Pick out every line in the records below that contains the string "none" and copy each one. Case matters.

(INPUT ROWS)
========
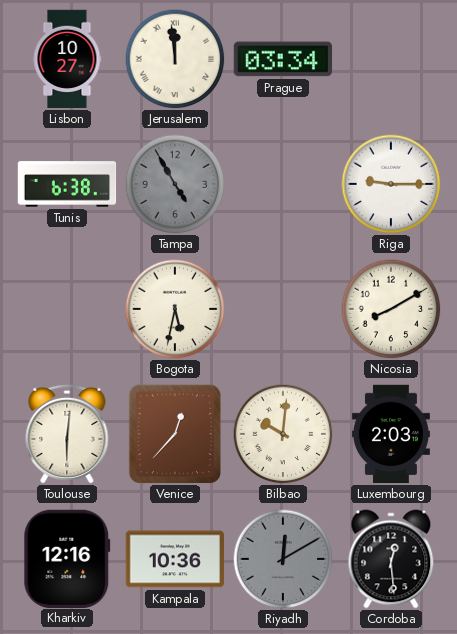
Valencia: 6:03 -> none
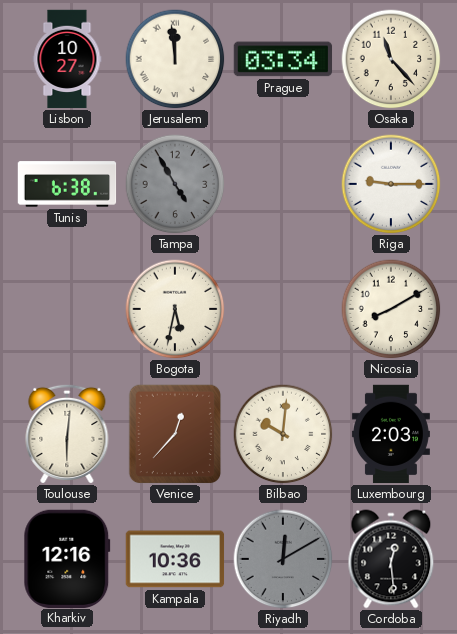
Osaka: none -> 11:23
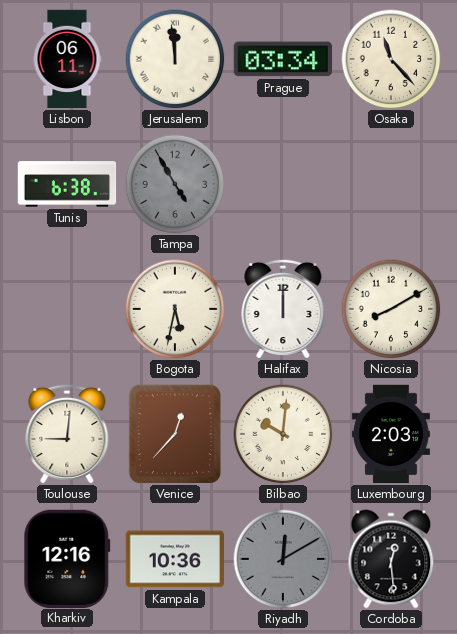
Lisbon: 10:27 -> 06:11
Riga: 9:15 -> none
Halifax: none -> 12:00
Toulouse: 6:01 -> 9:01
========
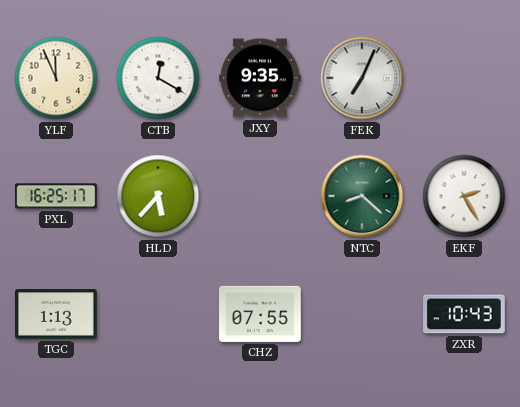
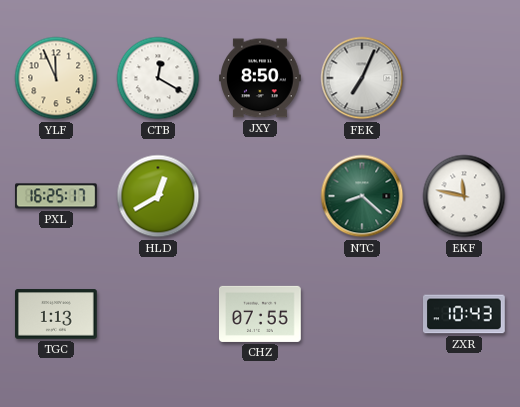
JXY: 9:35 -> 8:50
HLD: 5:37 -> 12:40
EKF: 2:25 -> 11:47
========
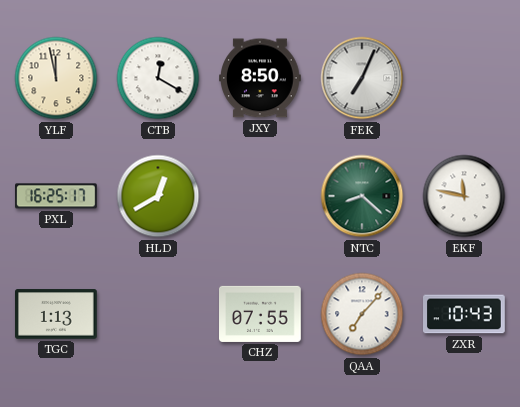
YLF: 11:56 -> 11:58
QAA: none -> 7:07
========
(ANSWER)
Valencia: 6:03 -> none
Osaka: none -> 11:23
Riga: 9:15 -> none
Halifax: none -> 12:00
QAA: none -> 7:07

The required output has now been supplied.